Items from a data source
# # # #

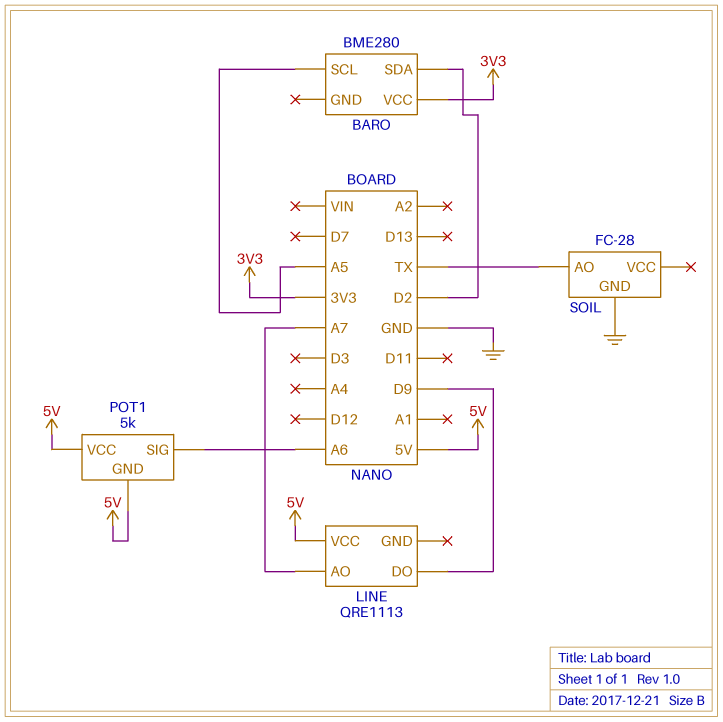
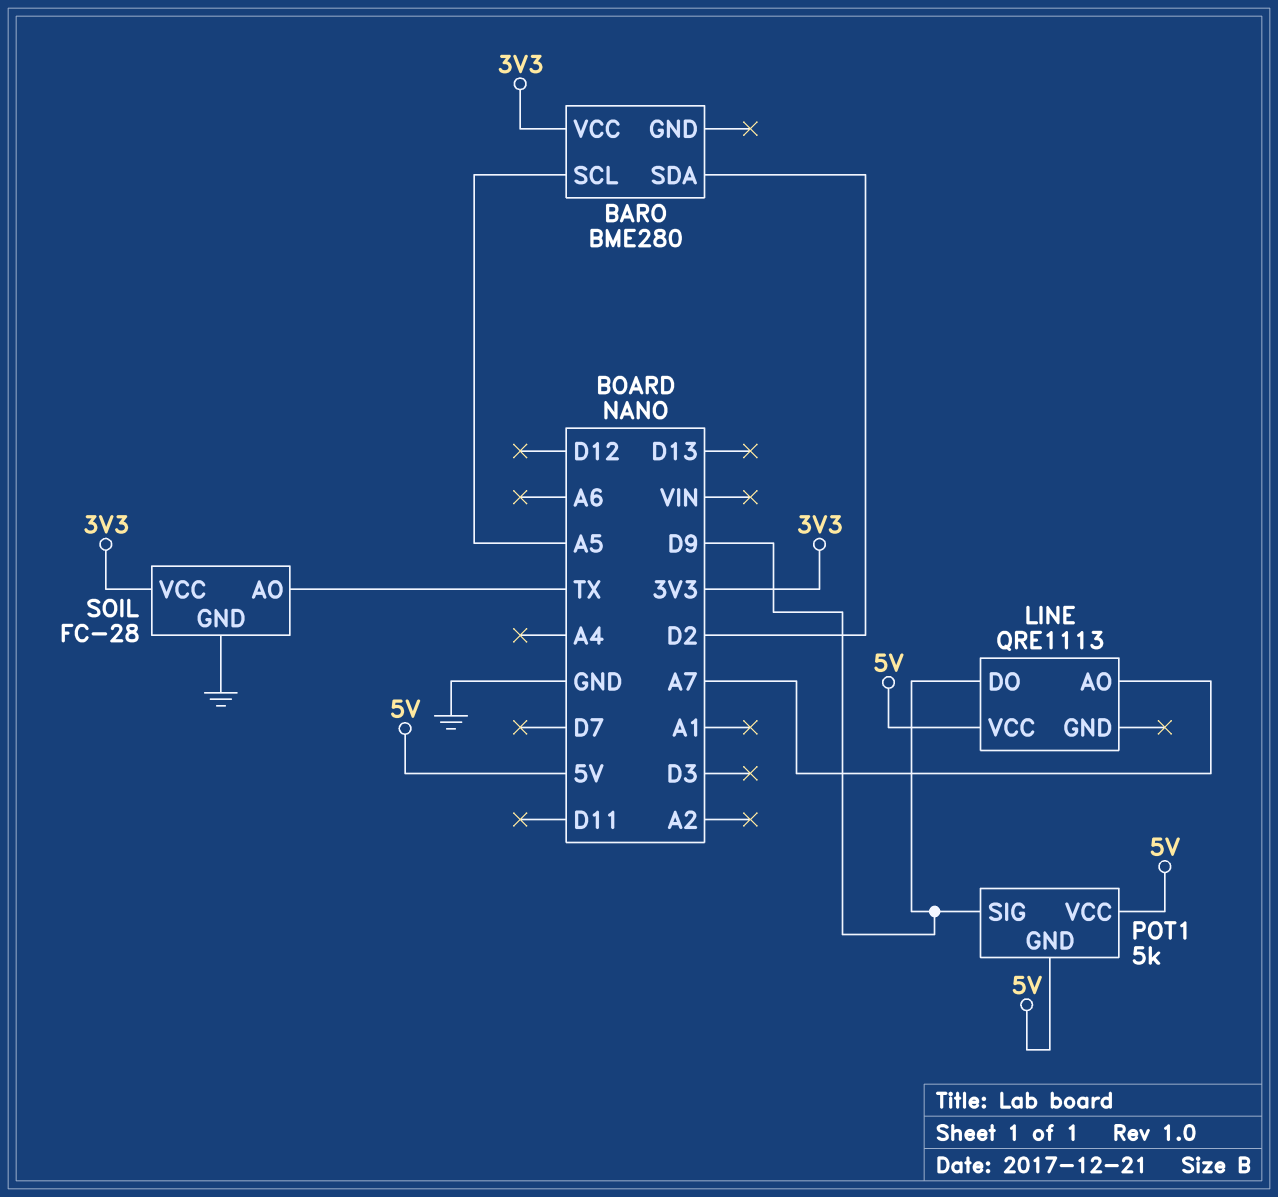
POT1 pin SIG: A6 -> D9
SOIL pin VCC: none -> 3V3

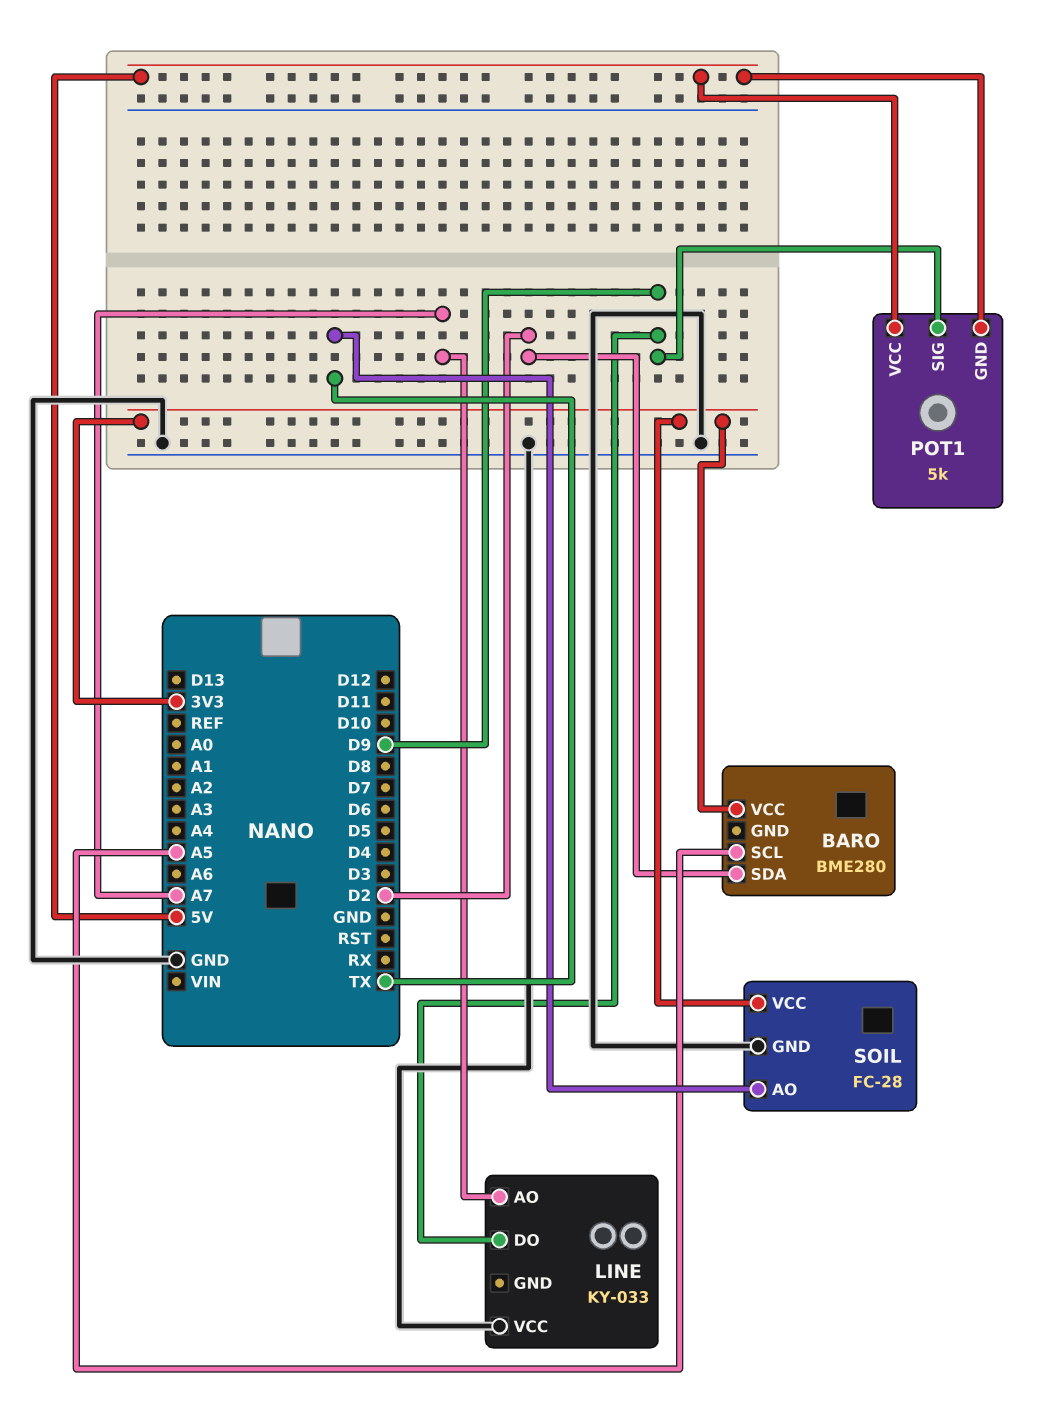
LINE: QRE1113 -> KY-033
LINE pin VCC: 5V -> GND

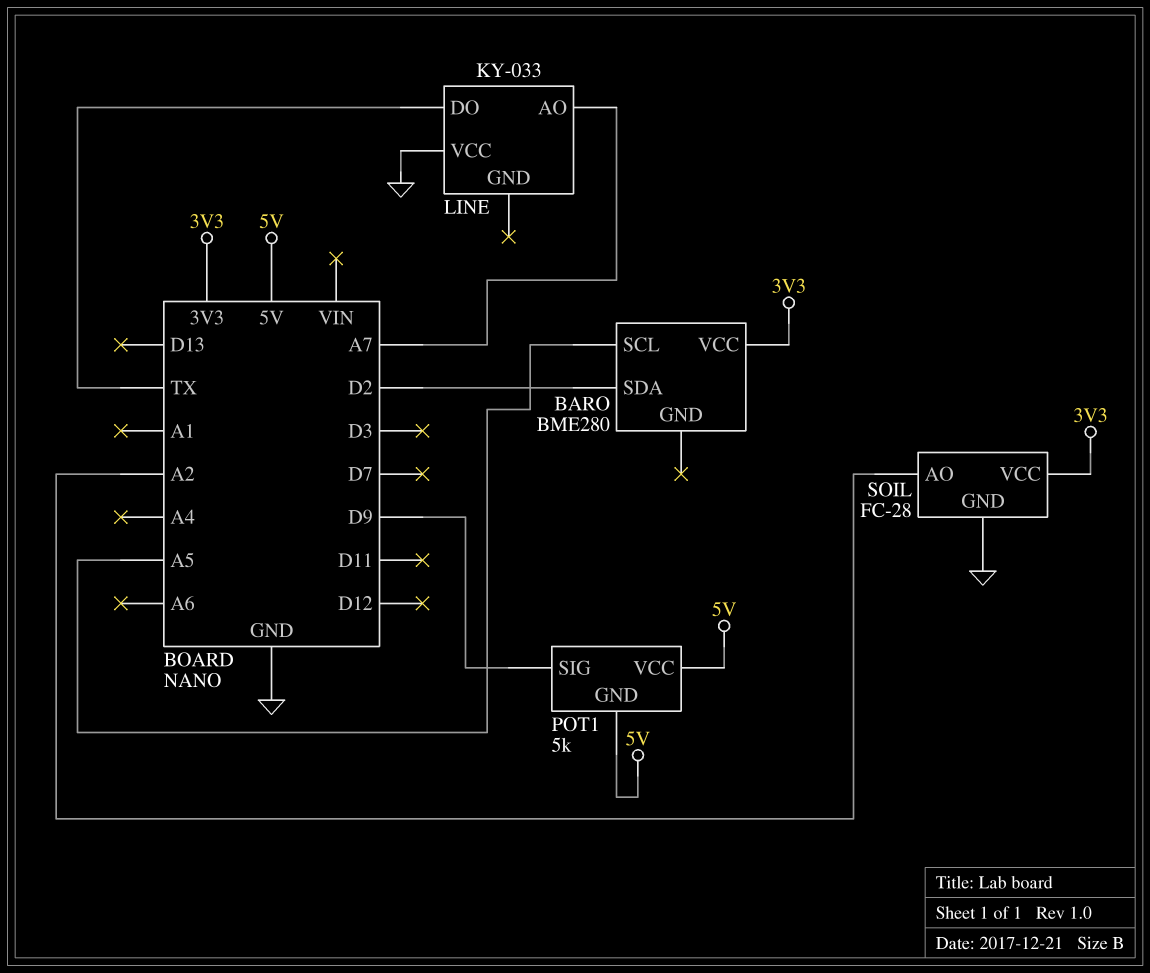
LINE pin DO: D9 -> TX
SOIL pin AO: TX -> A2

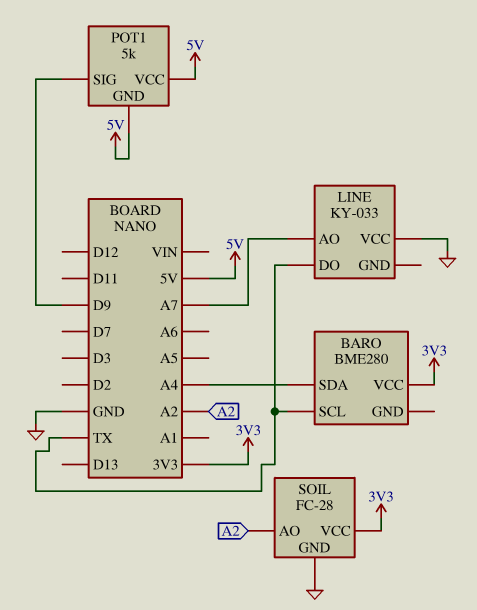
BARO pin SCL: A5 -> TX
BARO pin SDA: D2 -> A4

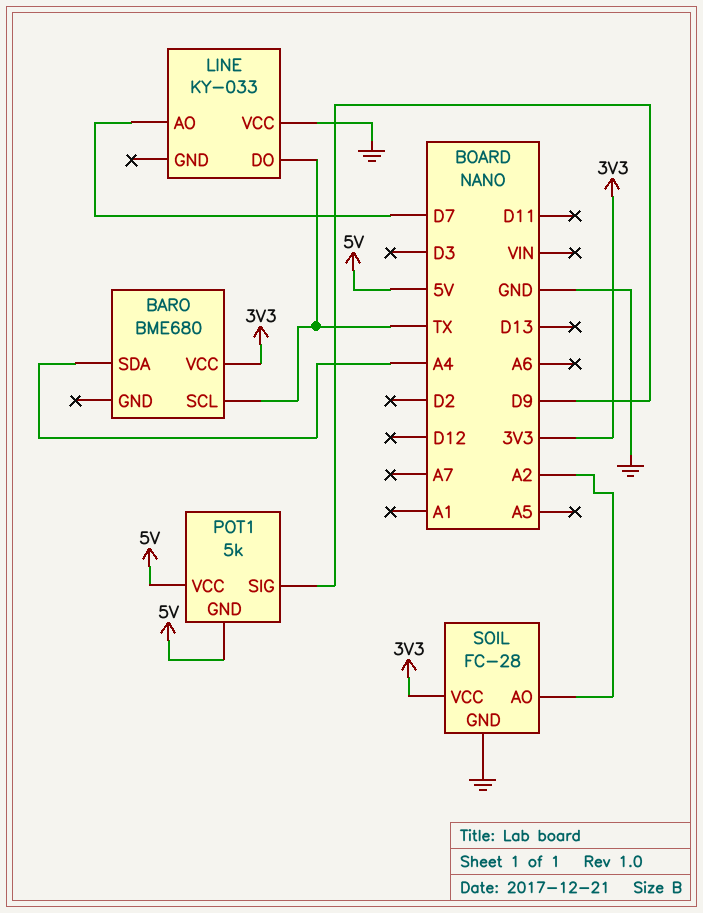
BARO: BME280 -> BME680
LINE pin AO: A7 -> D7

# # # #

To do: Return an exact transcription of the entries above, excluding each image.

Exercise answer:
POT1 pin SIG: A6 -> D9
SOIL pin VCC: none -> 3V3

LINE: QRE1113 -> KY-033
LINE pin VCC: 5V -> GND

LINE pin DO: D9 -> TX
SOIL pin AO: TX -> A2

BARO pin SCL: A5 -> TX
BARO pin SDA: D2 -> A4

BARO: BME280 -> BME680
LINE pin AO: A7 -> D7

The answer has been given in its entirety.